### Assignment
Although the records include pictures, print only the rest, exactly as written.

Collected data
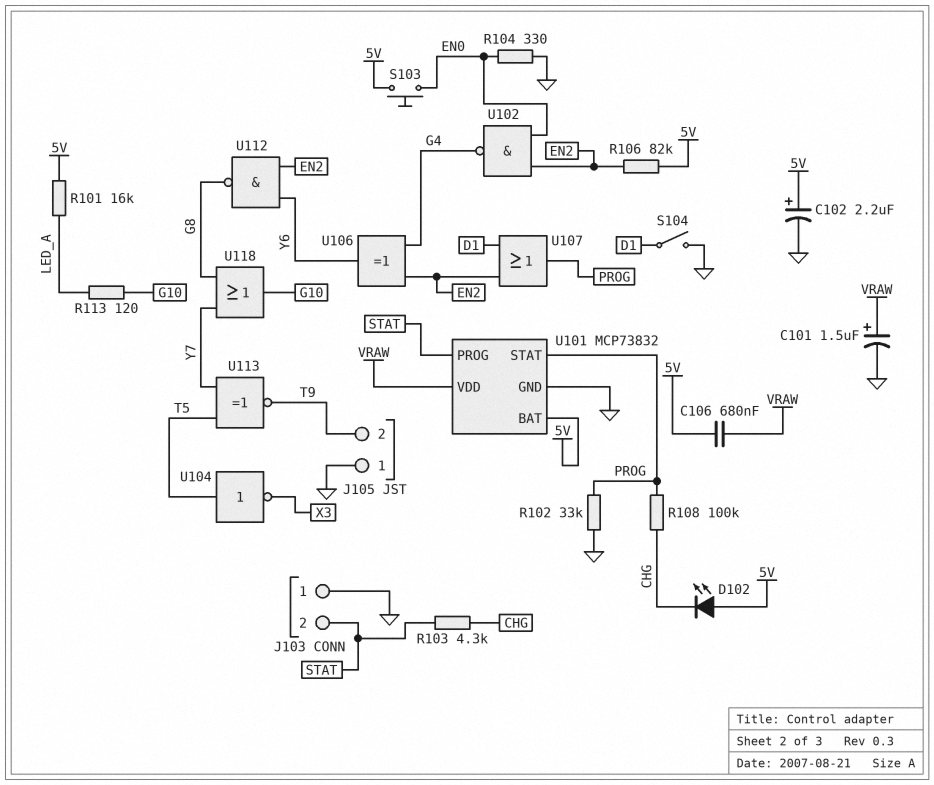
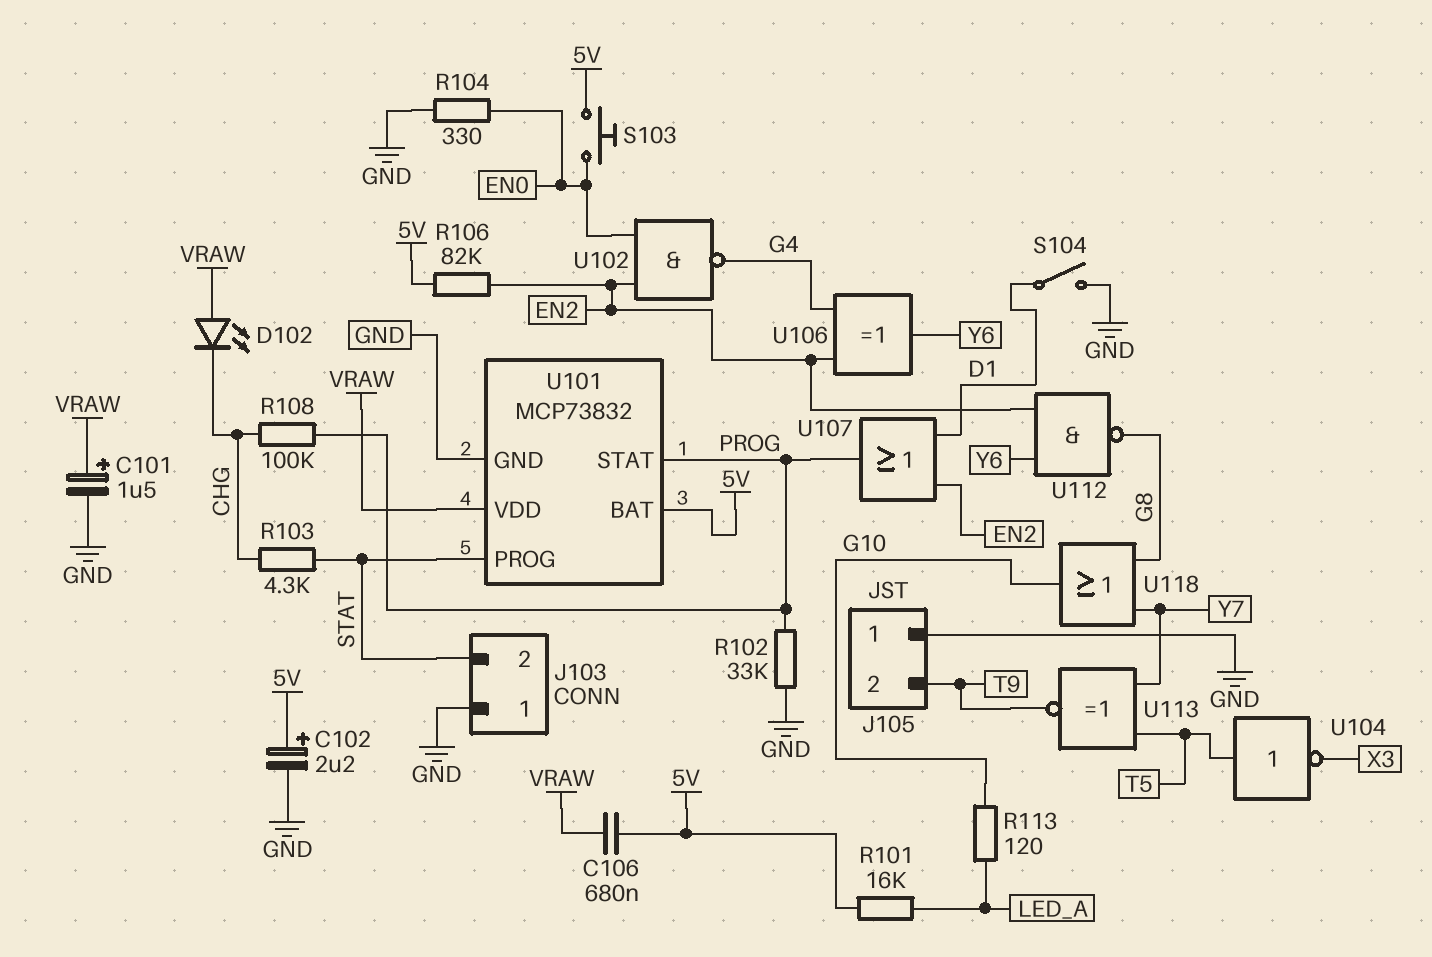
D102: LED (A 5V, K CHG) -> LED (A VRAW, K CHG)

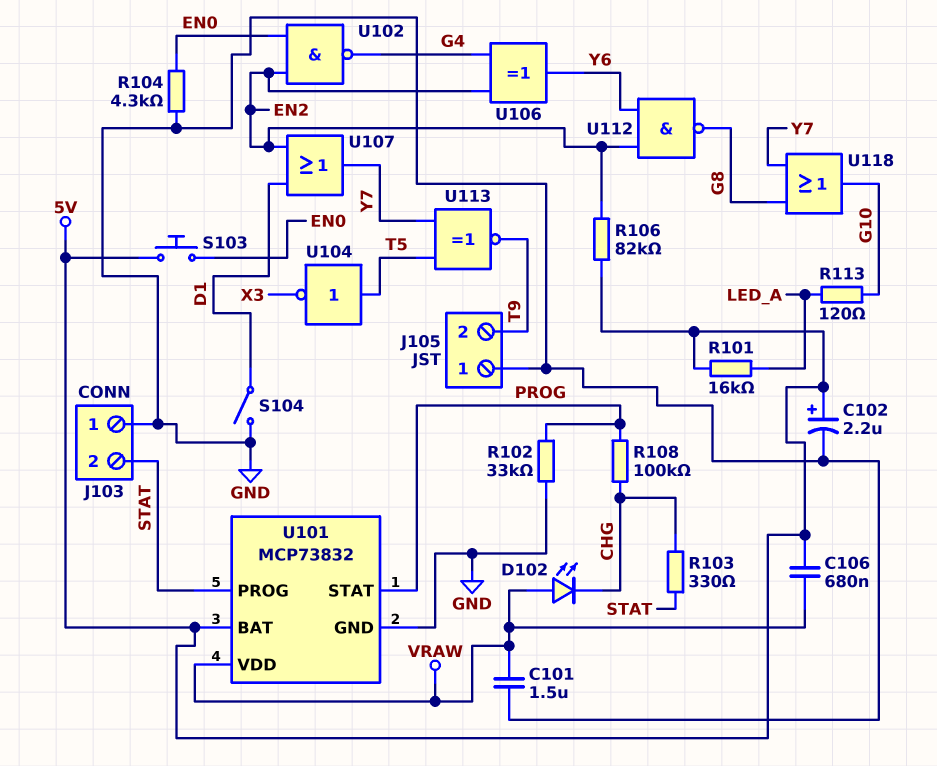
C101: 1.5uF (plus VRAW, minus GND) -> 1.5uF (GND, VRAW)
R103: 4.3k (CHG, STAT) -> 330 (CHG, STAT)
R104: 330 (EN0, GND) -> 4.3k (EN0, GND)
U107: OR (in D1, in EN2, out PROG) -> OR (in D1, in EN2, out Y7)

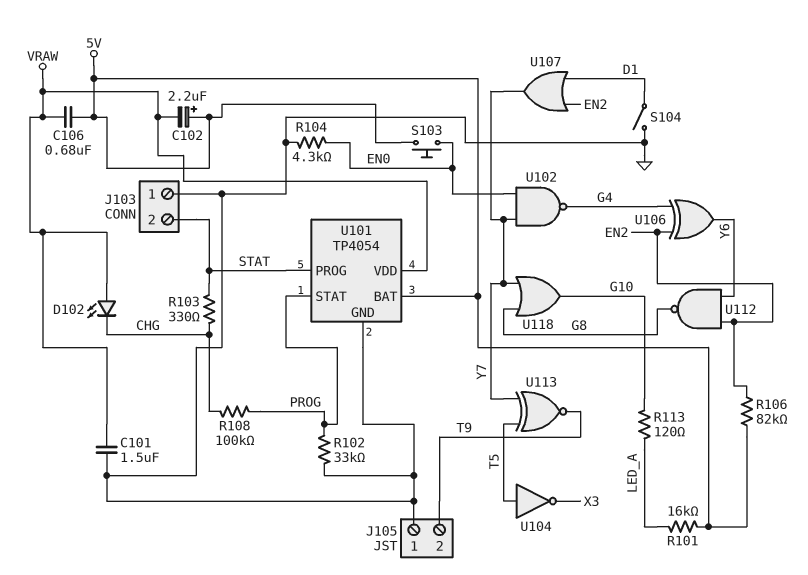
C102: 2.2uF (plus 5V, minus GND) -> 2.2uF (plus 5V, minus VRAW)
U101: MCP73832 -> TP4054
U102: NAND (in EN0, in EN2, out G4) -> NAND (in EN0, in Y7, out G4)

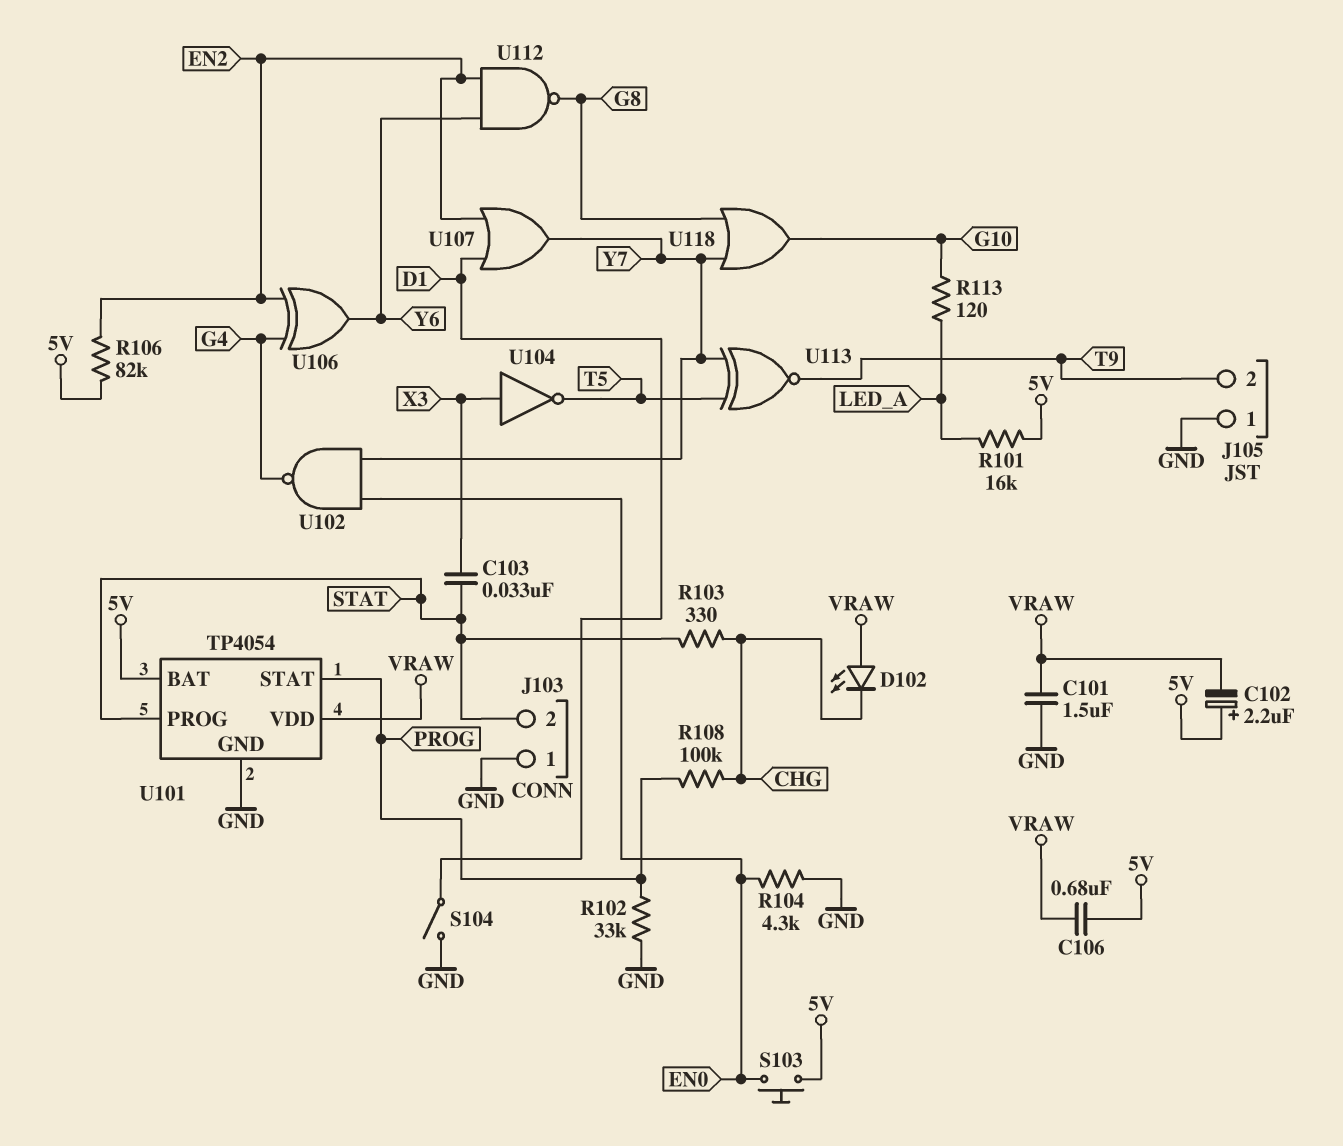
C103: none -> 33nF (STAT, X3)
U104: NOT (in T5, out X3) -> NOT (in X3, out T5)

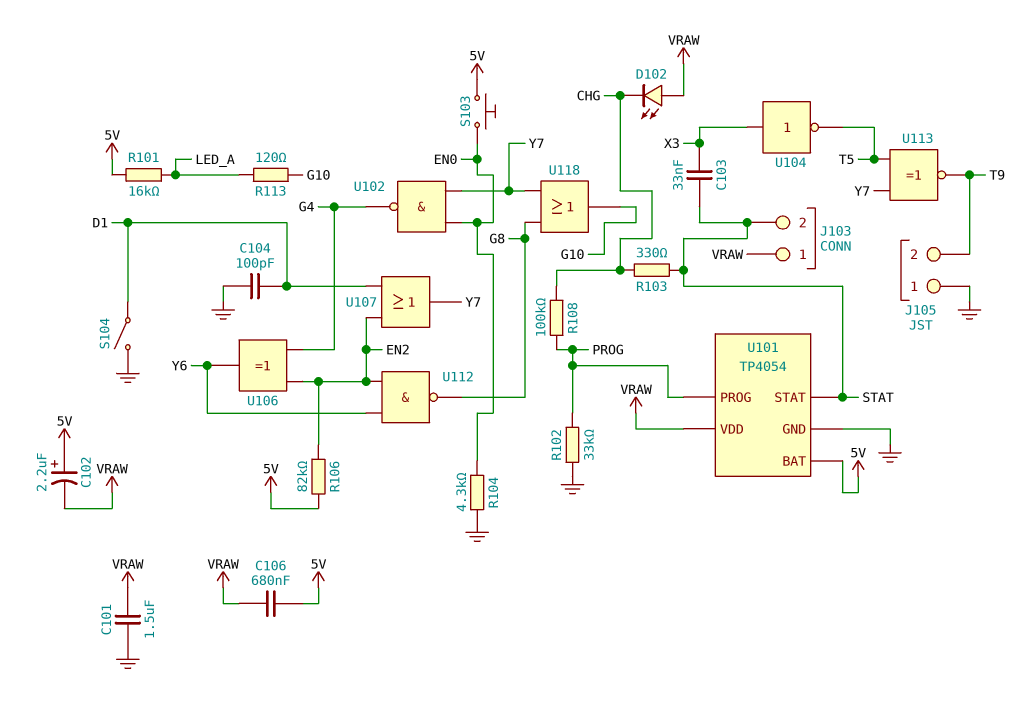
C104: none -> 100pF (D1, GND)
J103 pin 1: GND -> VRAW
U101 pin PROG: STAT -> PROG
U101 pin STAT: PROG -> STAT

### Your response
D102: LED (A 5V, K CHG) -> LED (A VRAW, K CHG)

C101: 1.5uF (plus VRAW, minus GND) -> 1.5uF (GND, VRAW)
R103: 4.3k (CHG, STAT) -> 330 (CHG, STAT)
R104: 330 (EN0, GND) -> 4.3k (EN0, GND)
U107: OR (in D1, in EN2, out PROG) -> OR (in D1, in EN2, out Y7)

C102: 2.2uF (plus 5V, minus GND) -> 2.2uF (plus 5V, minus VRAW)
U101: MCP73832 -> TP4054
U102: NAND (in EN0, in EN2, out G4) -> NAND (in EN0, in Y7, out G4)

C103: none -> 33nF (STAT, X3)
U104: NOT (in T5, out X3) -> NOT (in X3, out T5)

C104: none -> 100pF (D1, GND)
J103 pin 1: GND -> VRAW
U101 pin PROG: STAT -> PROG
U101 pin STAT: PROG -> STAT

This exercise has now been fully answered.